*DATASET CONTENT*.
* * * * *

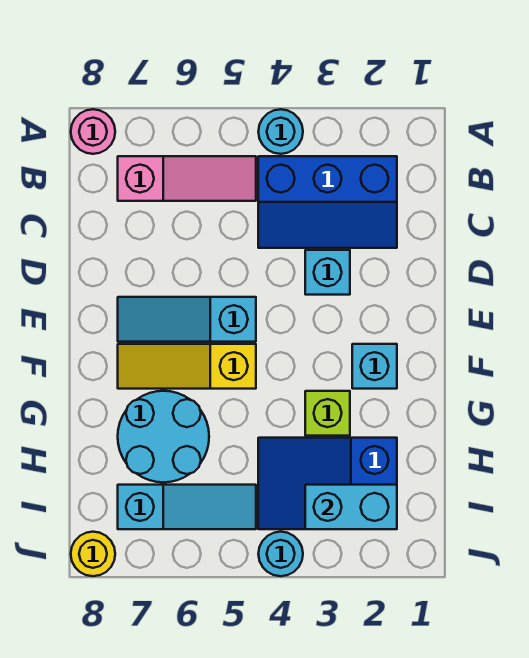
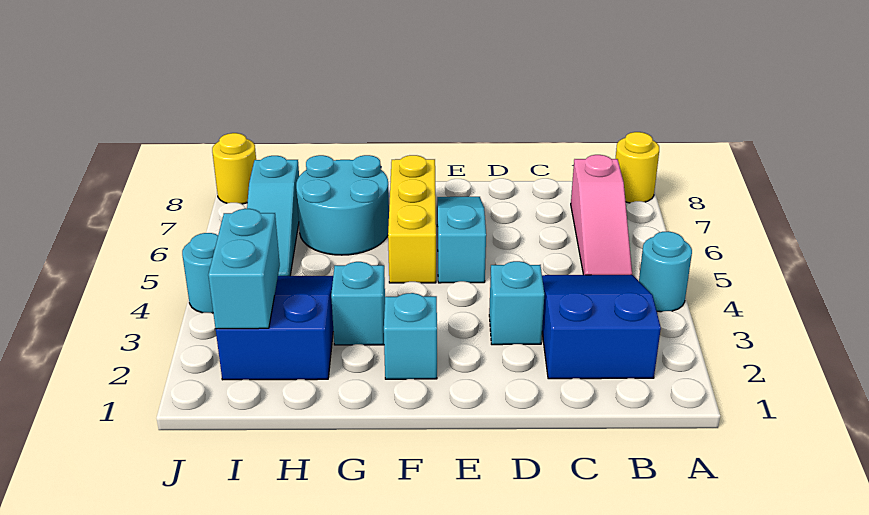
pink round brick A8 level 1 -> yellow round brick A8 level 1
blue slope B2:C4 level 1 top B -> blue slope B2:C4 level 1 top 2
yellow slope F5:F7 level 1 top 5 -> yellow brick F5:F7 level 1
lime brick G3 level 1 -> cyan brick G3 level 1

* * * * *

*TASK*. When you repeat the material above, keep every word exact and leave out the pictures.

*ANSWER BELOW*.
pink round brick A8 level 1 -> yellow round brick A8 level 1
blue slope B2:C4 level 1 top B -> blue slope B2:C4 level 1 top 2
yellow slope F5:F7 level 1 top 5 -> yellow brick F5:F7 level 1
lime brick G3 level 1 -> cyan brick G3 level 1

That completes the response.